BEGIN Material provided

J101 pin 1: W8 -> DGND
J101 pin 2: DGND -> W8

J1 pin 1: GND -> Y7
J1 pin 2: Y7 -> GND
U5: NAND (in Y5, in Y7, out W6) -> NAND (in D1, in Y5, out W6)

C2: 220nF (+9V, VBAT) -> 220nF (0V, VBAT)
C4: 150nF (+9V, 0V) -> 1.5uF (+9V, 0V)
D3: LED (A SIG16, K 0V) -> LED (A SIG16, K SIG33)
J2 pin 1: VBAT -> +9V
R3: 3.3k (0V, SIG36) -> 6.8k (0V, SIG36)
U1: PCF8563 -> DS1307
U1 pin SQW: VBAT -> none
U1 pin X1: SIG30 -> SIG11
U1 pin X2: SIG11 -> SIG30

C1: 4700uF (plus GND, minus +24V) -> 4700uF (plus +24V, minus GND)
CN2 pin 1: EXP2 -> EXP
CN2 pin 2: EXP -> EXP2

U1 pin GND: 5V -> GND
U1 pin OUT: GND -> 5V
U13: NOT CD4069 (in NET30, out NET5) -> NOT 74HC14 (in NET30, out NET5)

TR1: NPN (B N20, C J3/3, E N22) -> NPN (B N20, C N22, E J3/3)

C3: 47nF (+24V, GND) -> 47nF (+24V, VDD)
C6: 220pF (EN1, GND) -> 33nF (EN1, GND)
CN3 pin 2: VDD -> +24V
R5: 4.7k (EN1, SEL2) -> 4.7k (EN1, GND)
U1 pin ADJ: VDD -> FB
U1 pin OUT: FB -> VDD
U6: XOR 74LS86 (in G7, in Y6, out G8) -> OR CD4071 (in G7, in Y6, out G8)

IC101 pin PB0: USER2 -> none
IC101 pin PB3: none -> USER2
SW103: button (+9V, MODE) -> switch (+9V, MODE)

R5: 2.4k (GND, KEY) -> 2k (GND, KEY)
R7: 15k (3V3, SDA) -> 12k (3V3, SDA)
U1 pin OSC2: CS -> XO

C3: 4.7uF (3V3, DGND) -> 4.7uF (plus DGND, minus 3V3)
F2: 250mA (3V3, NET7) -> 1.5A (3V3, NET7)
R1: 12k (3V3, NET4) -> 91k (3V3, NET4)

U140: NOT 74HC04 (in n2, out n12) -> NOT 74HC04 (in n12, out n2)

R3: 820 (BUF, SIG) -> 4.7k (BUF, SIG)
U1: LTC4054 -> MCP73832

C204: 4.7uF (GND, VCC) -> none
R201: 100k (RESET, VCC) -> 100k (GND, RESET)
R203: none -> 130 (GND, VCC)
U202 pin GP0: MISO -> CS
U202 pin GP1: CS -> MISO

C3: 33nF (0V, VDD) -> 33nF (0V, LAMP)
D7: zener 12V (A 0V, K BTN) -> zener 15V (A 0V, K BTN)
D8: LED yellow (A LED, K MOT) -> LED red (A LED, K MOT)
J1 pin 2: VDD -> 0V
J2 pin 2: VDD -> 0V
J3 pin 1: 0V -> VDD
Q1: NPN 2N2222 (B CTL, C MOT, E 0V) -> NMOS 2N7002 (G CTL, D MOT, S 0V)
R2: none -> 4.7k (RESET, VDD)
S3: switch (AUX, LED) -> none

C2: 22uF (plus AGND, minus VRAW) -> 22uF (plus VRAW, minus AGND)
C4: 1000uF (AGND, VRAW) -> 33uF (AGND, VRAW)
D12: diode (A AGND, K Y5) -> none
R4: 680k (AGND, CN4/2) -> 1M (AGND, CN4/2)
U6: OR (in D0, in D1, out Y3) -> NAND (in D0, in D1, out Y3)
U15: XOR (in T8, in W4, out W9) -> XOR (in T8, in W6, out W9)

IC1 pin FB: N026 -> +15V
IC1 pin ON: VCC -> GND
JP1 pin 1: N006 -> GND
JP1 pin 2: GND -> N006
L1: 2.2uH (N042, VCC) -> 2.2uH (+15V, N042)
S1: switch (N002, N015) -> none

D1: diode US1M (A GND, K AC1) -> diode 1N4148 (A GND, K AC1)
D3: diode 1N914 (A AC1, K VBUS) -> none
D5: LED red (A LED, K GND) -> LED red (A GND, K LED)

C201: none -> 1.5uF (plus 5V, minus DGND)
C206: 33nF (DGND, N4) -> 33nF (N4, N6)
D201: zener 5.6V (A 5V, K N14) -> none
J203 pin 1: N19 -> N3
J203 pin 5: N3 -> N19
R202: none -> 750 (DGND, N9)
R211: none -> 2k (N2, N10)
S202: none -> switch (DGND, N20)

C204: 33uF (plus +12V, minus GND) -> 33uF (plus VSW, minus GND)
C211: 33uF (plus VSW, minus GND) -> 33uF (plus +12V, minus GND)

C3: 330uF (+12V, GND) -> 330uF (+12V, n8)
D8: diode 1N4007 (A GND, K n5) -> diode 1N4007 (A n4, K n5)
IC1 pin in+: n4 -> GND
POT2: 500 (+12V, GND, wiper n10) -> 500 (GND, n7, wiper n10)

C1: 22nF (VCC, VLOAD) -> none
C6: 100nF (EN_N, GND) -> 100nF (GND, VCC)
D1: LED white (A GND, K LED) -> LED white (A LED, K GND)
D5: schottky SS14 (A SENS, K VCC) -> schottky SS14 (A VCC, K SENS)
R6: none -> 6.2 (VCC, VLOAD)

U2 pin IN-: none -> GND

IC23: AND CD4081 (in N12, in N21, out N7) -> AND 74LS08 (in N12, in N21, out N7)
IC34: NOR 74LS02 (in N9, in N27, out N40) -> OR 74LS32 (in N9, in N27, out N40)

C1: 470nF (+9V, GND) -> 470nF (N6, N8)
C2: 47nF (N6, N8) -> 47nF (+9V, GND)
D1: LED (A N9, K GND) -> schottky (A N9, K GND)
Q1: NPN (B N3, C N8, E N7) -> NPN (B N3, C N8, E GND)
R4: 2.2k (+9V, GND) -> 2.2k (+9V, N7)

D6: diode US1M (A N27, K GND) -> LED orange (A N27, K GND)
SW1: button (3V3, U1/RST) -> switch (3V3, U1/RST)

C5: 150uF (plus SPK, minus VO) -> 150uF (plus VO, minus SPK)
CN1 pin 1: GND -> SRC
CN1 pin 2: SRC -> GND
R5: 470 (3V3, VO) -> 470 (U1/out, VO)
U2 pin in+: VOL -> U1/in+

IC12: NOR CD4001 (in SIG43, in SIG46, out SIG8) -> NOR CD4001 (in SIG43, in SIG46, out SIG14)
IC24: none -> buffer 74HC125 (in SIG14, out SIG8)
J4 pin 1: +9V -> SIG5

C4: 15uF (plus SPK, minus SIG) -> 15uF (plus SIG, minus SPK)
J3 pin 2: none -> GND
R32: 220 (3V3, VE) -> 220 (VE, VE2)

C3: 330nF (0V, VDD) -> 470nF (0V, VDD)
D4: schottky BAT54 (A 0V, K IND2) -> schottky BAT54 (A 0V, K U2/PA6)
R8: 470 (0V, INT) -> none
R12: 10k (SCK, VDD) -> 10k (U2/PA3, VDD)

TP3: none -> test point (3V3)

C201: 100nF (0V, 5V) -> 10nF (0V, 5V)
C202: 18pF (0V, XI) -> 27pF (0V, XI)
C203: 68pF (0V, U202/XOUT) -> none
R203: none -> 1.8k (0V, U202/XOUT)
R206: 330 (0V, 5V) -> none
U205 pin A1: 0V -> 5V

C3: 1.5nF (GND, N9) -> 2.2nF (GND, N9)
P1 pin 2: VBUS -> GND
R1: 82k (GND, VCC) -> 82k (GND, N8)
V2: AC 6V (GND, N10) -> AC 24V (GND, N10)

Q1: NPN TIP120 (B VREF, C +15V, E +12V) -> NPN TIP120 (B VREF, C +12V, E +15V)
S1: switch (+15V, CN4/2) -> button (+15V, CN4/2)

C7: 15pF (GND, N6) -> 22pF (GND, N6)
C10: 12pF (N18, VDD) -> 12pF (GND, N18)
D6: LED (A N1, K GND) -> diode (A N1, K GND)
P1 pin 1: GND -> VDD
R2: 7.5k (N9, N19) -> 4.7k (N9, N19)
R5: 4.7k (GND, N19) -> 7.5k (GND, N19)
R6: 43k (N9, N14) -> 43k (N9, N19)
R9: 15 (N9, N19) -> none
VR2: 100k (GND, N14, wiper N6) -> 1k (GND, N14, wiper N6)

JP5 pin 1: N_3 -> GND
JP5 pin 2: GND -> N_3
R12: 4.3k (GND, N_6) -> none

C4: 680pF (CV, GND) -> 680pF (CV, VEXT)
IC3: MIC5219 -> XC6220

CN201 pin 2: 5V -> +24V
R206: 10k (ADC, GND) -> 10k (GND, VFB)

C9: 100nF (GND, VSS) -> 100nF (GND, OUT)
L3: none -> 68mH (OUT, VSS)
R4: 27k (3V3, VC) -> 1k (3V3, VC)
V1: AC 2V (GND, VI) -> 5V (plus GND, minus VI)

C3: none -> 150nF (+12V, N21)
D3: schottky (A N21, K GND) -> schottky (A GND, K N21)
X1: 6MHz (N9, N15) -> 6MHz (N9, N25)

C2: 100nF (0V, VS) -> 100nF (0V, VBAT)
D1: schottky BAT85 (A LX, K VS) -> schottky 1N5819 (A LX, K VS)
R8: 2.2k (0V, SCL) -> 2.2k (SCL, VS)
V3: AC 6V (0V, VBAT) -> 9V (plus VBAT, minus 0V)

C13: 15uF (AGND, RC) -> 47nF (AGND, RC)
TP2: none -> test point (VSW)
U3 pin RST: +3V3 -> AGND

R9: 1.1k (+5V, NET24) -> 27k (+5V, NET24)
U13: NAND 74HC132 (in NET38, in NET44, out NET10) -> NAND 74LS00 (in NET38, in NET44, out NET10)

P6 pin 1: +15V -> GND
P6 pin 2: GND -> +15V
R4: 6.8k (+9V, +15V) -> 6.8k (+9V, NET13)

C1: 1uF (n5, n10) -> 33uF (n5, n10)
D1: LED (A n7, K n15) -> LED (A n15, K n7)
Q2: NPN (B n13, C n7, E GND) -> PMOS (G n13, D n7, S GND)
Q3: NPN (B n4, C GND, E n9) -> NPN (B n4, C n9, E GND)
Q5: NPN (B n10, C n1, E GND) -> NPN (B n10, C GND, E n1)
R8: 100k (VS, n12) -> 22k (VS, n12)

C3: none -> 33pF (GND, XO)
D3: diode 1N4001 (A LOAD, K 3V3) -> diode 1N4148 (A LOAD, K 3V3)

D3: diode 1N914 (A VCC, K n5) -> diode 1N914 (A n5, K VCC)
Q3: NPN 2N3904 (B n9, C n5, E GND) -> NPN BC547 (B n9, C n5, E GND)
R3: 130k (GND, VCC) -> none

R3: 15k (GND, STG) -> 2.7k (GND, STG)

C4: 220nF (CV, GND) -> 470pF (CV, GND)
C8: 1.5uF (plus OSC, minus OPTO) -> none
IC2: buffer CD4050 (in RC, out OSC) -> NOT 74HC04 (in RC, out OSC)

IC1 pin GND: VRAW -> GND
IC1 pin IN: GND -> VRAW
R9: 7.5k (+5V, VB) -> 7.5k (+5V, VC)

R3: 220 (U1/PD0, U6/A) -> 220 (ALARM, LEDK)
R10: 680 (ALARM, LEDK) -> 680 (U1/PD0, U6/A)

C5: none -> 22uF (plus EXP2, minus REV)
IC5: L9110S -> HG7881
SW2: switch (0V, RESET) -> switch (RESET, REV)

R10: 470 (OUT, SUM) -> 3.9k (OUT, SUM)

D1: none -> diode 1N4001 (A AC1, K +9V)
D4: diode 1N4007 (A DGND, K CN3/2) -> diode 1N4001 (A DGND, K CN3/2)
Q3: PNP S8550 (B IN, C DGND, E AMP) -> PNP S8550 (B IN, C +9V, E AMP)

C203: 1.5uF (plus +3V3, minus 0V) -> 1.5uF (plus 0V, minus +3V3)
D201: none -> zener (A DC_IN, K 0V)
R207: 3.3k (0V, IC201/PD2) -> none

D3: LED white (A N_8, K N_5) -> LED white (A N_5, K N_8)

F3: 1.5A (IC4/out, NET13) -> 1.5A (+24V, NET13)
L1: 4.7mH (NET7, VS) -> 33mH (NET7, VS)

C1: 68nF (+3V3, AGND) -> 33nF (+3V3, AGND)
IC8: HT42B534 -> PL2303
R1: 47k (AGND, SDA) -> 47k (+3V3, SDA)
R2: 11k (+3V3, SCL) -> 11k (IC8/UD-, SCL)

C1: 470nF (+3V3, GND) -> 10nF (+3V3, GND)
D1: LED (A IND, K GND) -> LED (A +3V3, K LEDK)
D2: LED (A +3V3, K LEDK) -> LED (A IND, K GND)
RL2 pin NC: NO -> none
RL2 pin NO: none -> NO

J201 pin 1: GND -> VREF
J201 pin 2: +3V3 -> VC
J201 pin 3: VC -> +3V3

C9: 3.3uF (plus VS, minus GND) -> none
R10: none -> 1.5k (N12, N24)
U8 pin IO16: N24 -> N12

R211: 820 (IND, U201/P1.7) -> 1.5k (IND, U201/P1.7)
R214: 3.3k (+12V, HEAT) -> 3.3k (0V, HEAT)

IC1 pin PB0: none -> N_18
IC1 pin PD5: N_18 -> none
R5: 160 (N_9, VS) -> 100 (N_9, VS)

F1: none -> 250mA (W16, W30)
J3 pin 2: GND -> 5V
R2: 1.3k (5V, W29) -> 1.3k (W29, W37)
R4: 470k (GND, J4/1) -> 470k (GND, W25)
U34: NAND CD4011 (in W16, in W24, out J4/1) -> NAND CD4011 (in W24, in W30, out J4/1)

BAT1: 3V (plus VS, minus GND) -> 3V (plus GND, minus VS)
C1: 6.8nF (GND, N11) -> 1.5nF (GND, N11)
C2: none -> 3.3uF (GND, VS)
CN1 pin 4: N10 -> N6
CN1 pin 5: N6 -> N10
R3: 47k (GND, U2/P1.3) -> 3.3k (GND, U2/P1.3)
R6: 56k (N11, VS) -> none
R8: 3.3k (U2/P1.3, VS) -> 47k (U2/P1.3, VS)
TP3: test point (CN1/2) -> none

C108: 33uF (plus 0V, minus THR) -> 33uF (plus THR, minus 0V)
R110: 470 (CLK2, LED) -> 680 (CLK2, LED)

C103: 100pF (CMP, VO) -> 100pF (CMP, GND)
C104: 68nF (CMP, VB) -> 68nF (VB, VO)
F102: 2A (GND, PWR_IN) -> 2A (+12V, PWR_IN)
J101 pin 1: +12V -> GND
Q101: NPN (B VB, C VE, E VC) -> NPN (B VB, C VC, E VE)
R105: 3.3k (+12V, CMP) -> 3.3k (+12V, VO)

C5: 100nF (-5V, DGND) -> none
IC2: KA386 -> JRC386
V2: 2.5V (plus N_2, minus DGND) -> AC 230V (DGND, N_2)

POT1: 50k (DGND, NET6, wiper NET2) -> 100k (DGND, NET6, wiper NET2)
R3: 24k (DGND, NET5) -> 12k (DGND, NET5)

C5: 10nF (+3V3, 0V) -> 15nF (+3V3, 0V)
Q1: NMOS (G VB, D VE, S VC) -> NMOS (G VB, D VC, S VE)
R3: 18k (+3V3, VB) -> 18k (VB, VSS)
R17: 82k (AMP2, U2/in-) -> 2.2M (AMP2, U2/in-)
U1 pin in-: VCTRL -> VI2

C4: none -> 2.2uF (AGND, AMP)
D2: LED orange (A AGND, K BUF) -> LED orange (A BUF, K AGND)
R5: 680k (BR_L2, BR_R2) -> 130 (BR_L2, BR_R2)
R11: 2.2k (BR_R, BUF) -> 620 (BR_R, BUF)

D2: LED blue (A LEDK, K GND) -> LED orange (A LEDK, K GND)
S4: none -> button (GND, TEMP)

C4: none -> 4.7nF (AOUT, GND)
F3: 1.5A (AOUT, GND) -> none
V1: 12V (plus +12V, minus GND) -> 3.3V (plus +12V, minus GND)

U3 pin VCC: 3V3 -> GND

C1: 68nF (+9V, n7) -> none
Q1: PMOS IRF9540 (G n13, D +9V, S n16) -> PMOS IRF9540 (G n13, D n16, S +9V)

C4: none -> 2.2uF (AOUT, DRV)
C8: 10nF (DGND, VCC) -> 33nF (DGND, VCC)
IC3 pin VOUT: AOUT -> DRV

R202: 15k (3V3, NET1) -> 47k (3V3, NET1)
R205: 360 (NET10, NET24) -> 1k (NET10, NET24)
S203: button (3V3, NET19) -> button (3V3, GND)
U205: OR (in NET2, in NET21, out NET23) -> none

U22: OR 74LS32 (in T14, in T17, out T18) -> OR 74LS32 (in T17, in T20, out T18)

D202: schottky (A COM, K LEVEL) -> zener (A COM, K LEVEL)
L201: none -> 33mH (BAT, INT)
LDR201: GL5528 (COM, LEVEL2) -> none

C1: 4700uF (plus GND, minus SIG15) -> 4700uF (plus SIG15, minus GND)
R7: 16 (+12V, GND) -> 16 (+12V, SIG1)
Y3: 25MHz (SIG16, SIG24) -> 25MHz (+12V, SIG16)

END Material provided

• **Problem details**
Please, from the material above, copy only the lines from the line with "R105: 3.3k (+12V, CMP) -> 3.3k (+12V, VO)" up to and including the line with "R3: 18k (+3V3, VB) -> 18k (VB, VSS)", exactly as written.

• **Response box**
R105: 3.3k (+12V, CMP) -> 3.3k (+12V, VO)

C5: 100nF (-5V, DGND) -> none
IC2: KA386 -> JRC386
V2: 2.5V (plus N_2, minus DGND) -> AC 230V (DGND, N_2)

POT1: 50k (DGND, NET6, wiper NET2) -> 100k (DGND, NET6, wiper NET2)
R3: 24k (DGND, NET5) -> 12k (DGND, NET5)

C5: 10nF (+3V3, 0V) -> 15nF (+3V3, 0V)
Q1: NMOS (G VB, D VE, S VC) -> NMOS (G VB, D VC, S VE)
R3: 18k (+3V3, VB) -> 18k (VB, VSS)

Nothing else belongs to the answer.